__What is expected__: When you copy the data, keep every line exactly as written and skip the pictures.

__Data__:
::::::

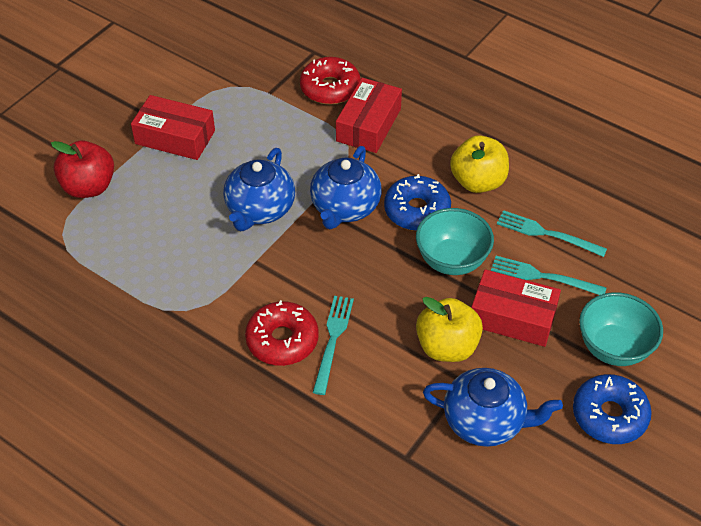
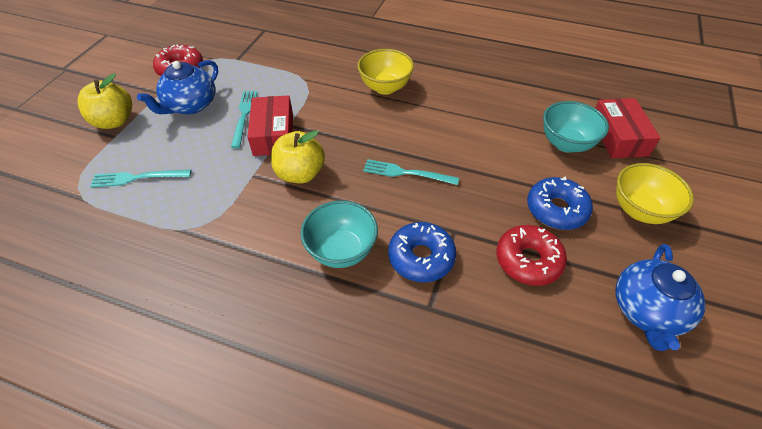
blue teapot: 3 -> 2
red apple: 1 -> 0
red box: 3 -> 2
yellow bowl: 0 -> 2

::::::

__Response__:
blue teapot: 3 -> 2
red apple: 1 -> 0
red box: 3 -> 2
yellow bowl: 0 -> 2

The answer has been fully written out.